## WHAT YOU WILL DO:
Set the data down again, exactly as it reads, but without the pictures.

Object change listings
_ _ _

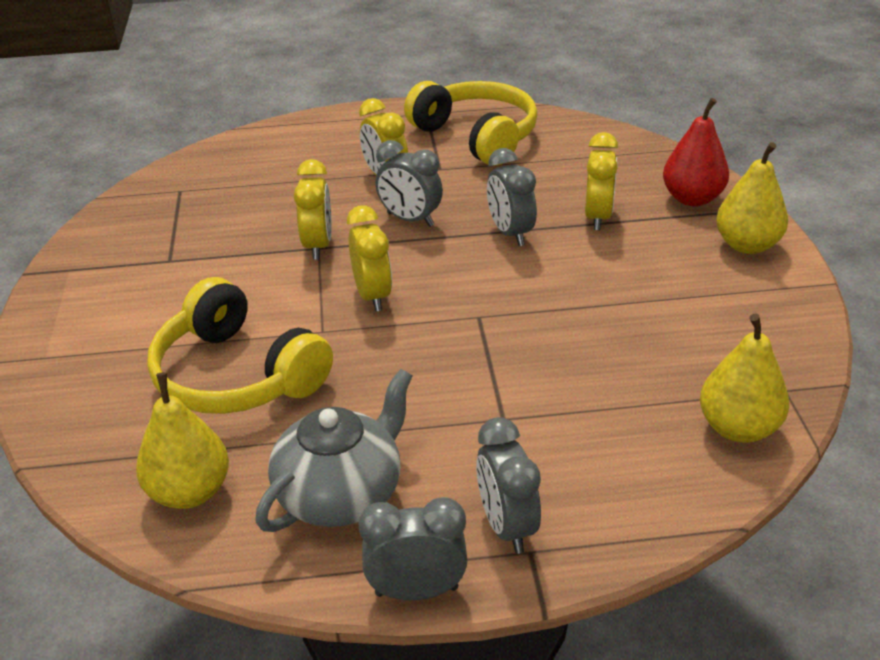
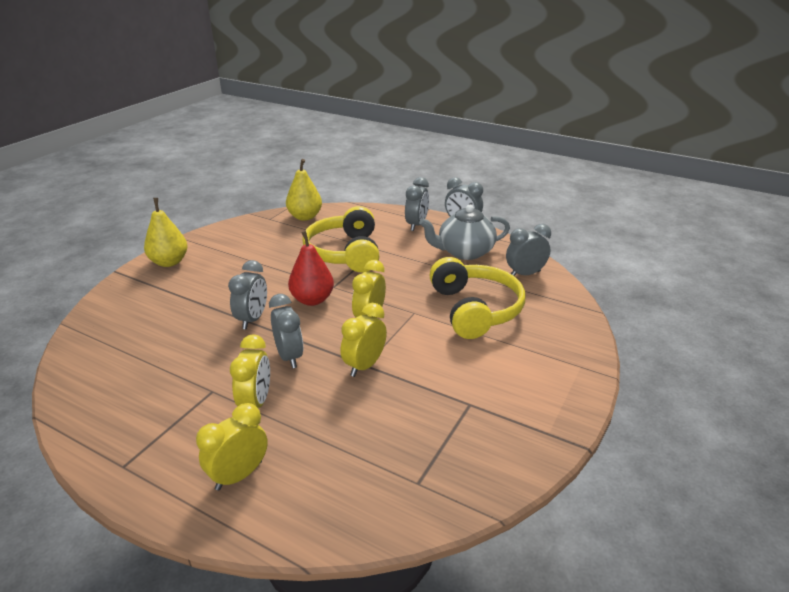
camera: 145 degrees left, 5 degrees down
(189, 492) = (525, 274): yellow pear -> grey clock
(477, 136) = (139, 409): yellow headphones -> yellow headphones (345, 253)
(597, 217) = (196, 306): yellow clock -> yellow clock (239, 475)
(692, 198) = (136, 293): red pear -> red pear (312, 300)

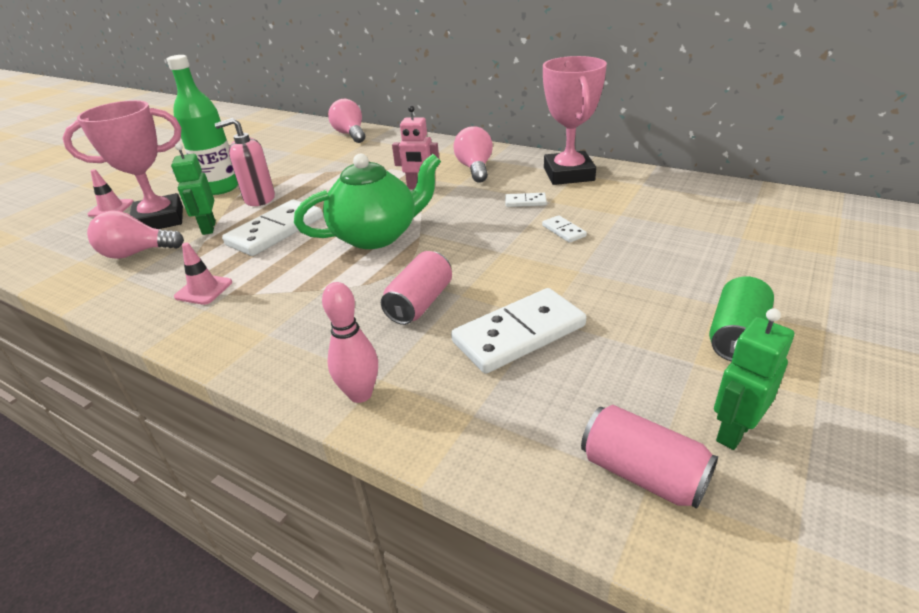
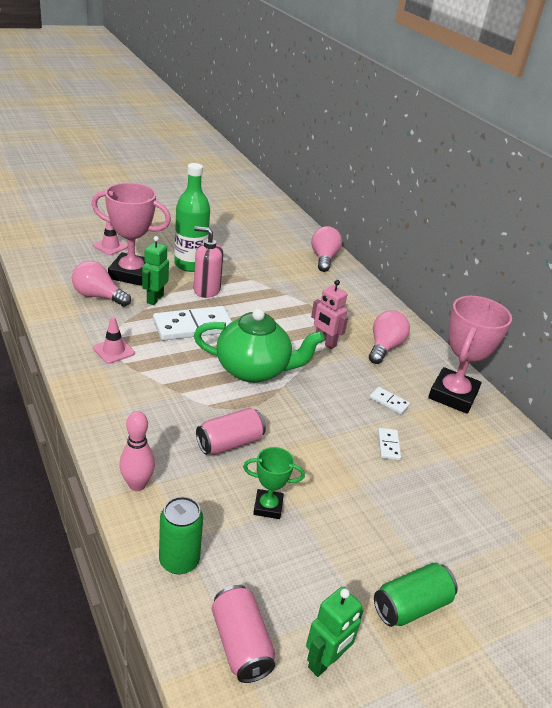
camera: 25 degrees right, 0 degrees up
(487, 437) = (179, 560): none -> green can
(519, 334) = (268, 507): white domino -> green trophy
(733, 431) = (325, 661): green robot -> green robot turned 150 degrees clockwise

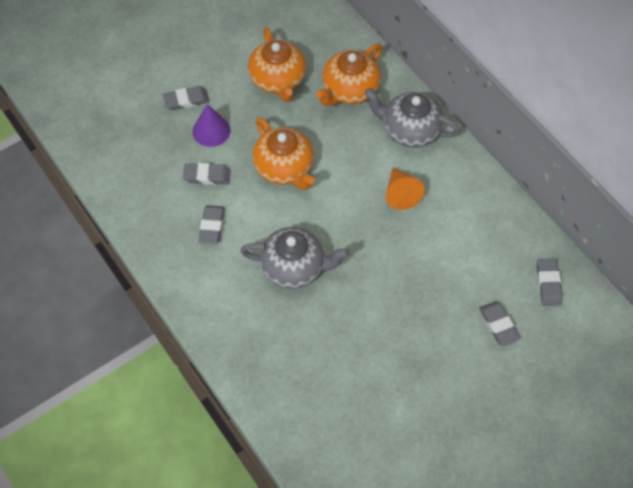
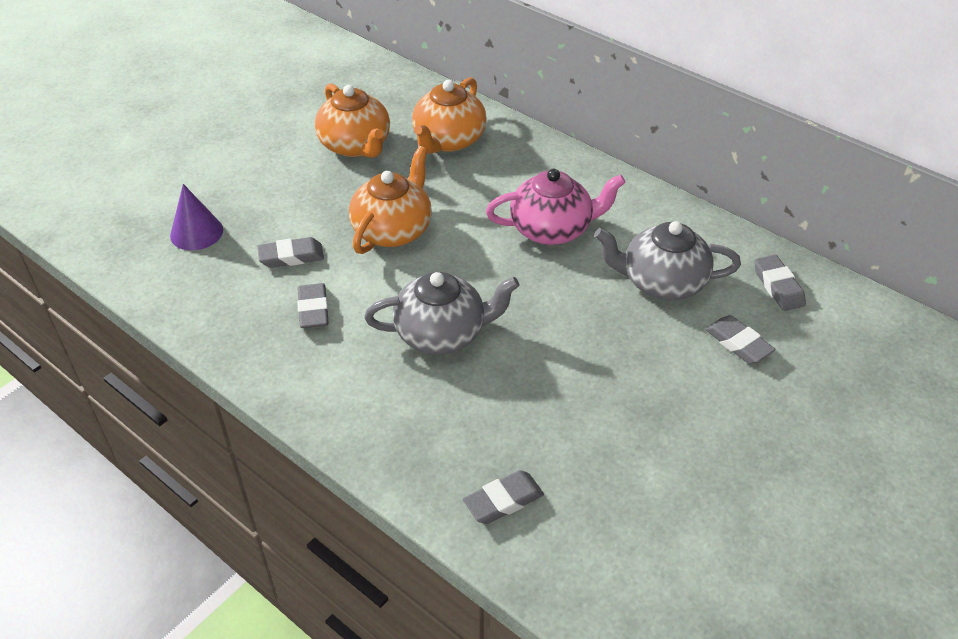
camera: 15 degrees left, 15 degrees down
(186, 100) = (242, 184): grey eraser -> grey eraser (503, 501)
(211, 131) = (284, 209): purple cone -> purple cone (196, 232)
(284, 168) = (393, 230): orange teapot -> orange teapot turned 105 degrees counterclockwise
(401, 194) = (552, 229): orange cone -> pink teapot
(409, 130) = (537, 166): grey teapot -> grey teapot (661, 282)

_ _ _

## FINAL ANSWER:
camera: 145 degrees left, 5 degrees down
(189, 492) = (525, 274): yellow pear -> grey clock
(477, 136) = (139, 409): yellow headphones -> yellow headphones (345, 253)
(597, 217) = (196, 306): yellow clock -> yellow clock (239, 475)
(692, 198) = (136, 293): red pear -> red pear (312, 300)

camera: 25 degrees right, 0 degrees up
(487, 437) = (179, 560): none -> green can
(519, 334) = (268, 507): white domino -> green trophy
(733, 431) = (325, 661): green robot -> green robot turned 150 degrees clockwise

camera: 15 degrees left, 15 degrees down
(186, 100) = (242, 184): grey eraser -> grey eraser (503, 501)
(211, 131) = (284, 209): purple cone -> purple cone (196, 232)
(284, 168) = (393, 230): orange teapot -> orange teapot turned 105 degrees counterclockwise
(401, 194) = (552, 229): orange cone -> pink teapot
(409, 130) = (537, 166): grey teapot -> grey teapot (661, 282)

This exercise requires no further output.